[Source records]
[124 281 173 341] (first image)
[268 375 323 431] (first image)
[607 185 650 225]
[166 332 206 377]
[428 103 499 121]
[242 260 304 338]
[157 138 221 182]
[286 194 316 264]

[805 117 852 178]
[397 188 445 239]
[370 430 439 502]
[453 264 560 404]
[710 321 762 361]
==
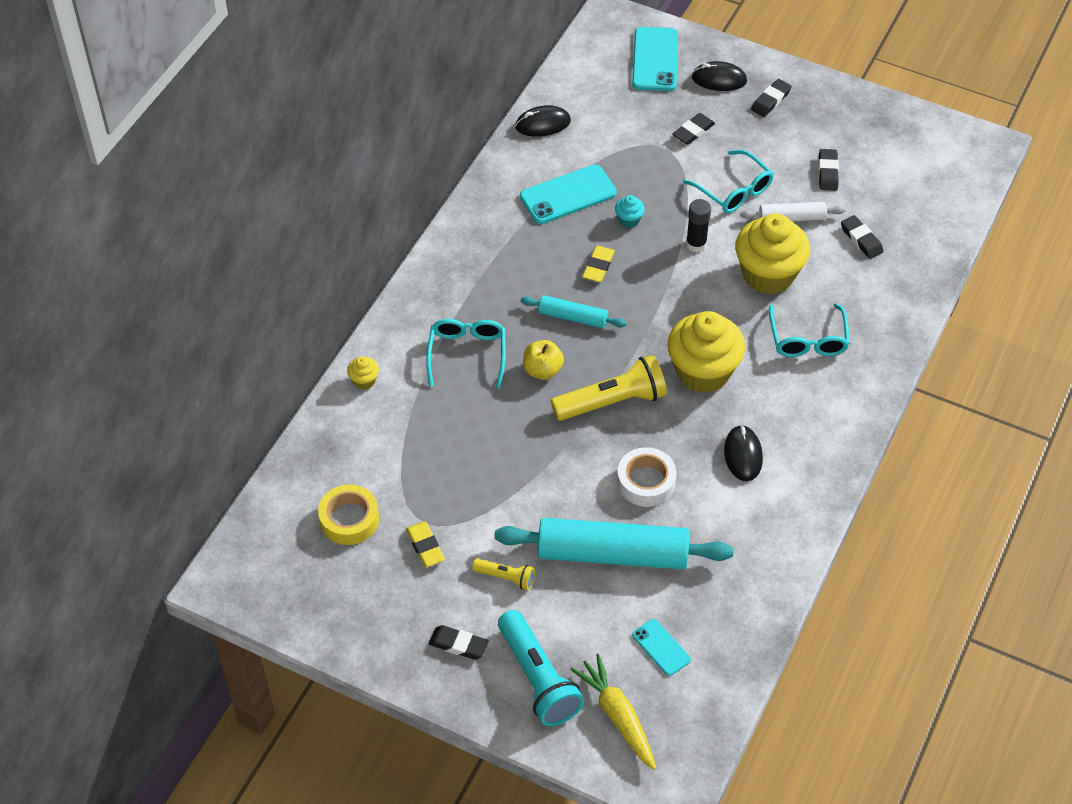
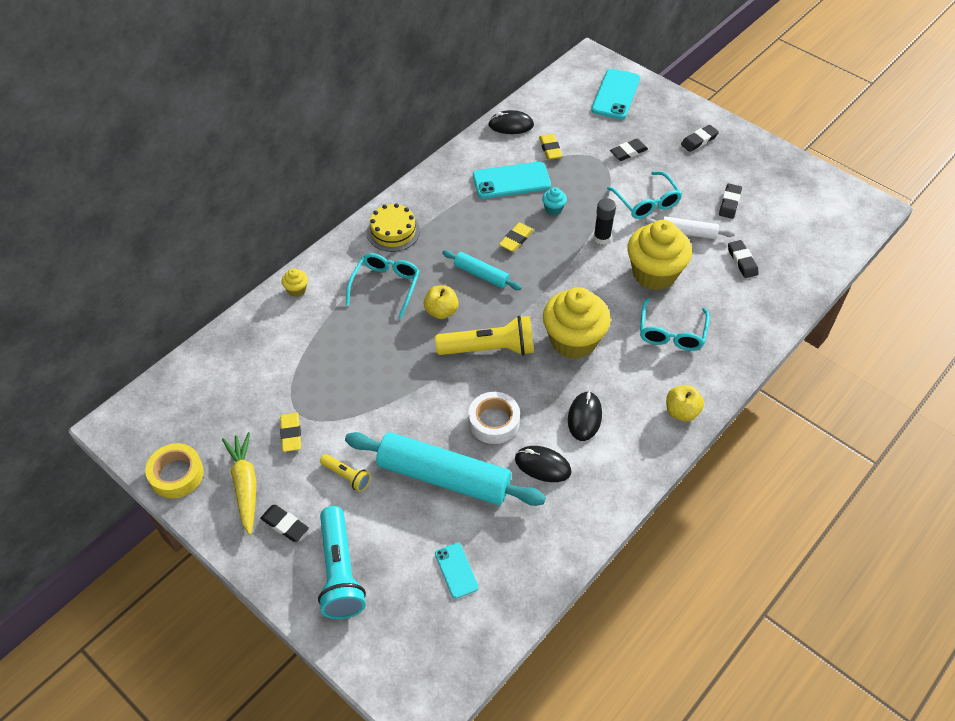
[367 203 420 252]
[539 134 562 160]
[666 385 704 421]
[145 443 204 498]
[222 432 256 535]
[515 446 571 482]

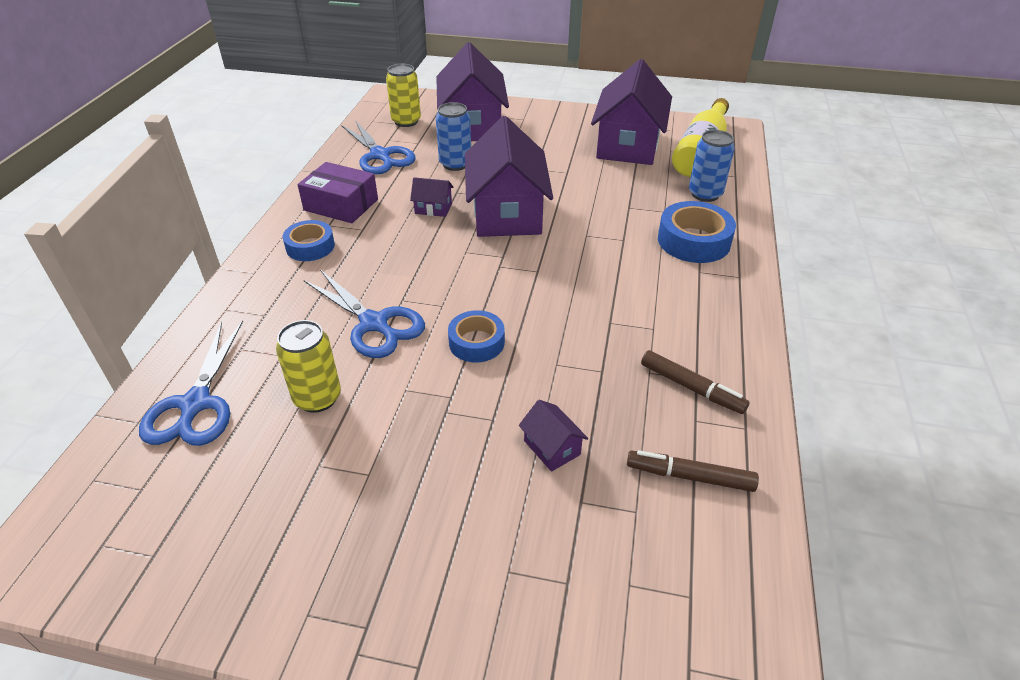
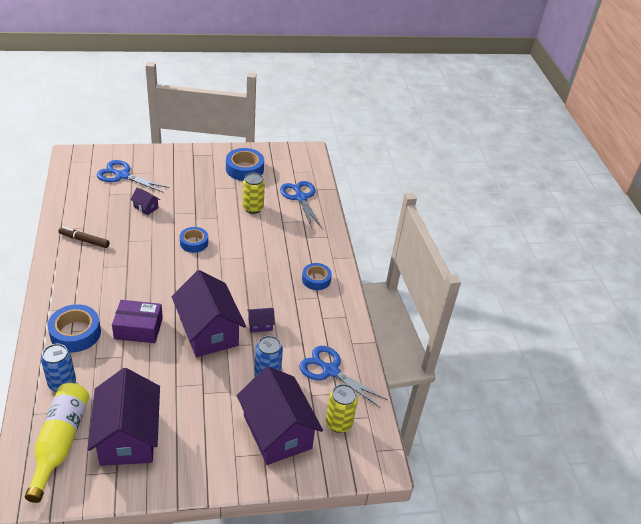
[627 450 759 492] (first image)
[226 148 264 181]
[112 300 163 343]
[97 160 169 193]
* * *
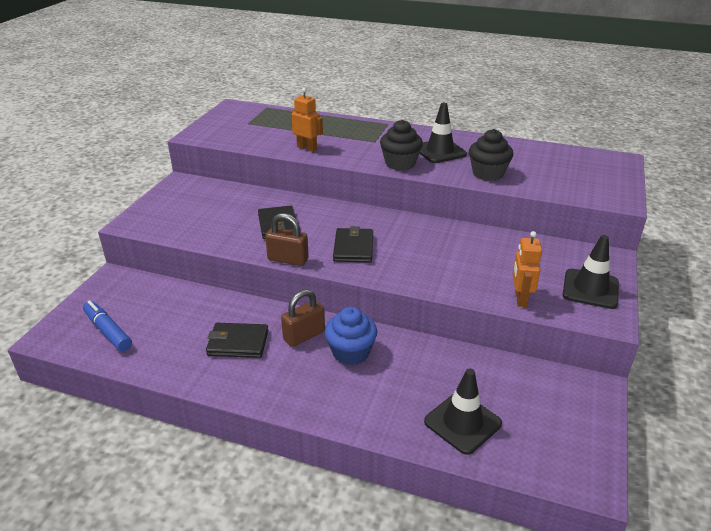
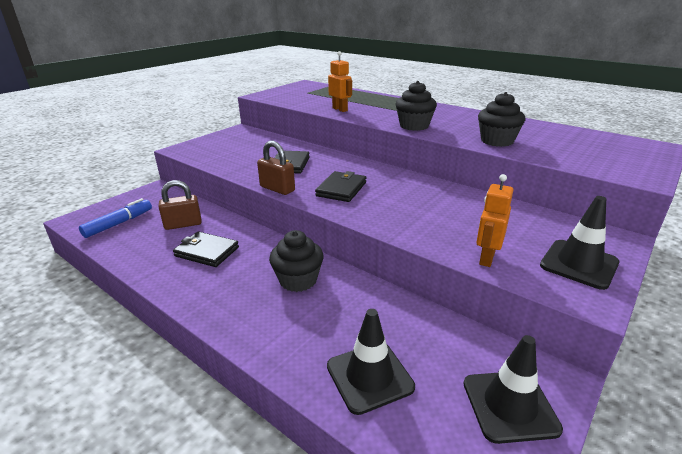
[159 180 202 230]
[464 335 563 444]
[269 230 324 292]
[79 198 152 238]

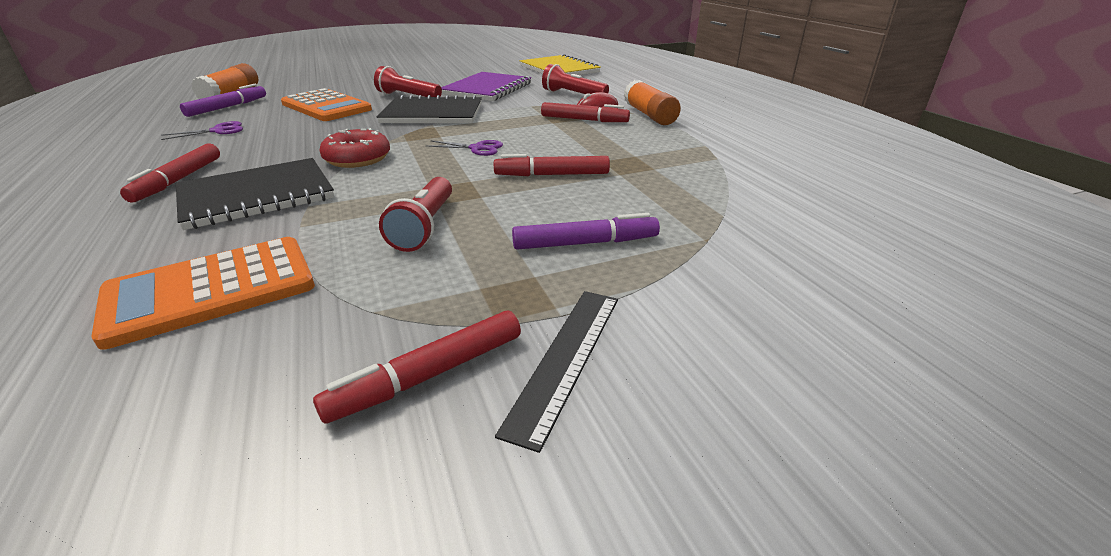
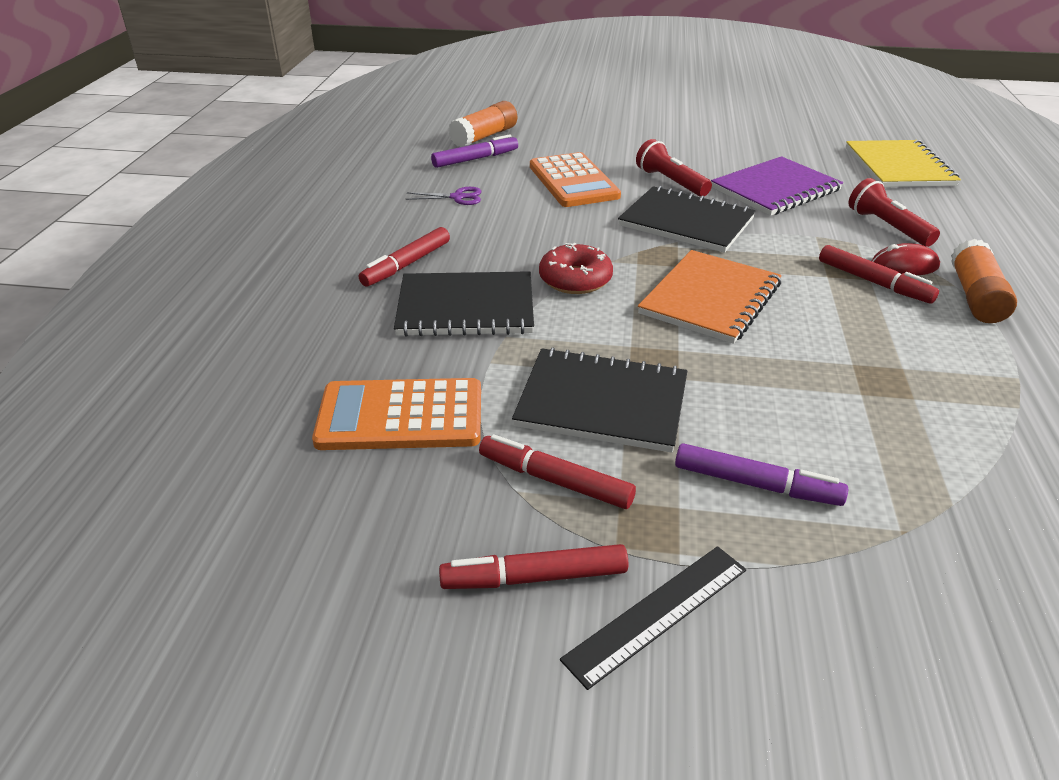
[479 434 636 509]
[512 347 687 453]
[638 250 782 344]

Task requirements: Look above for the line holding "[124 281 173 341] (first image)". Print it and every line after it, exactly, through the line holding "[157 138 221 182]".

Final answer:
[124 281 173 341] (first image)
[268 375 323 431] (first image)
[607 185 650 225]
[166 332 206 377]
[428 103 499 121]
[242 260 304 338]
[157 138 221 182]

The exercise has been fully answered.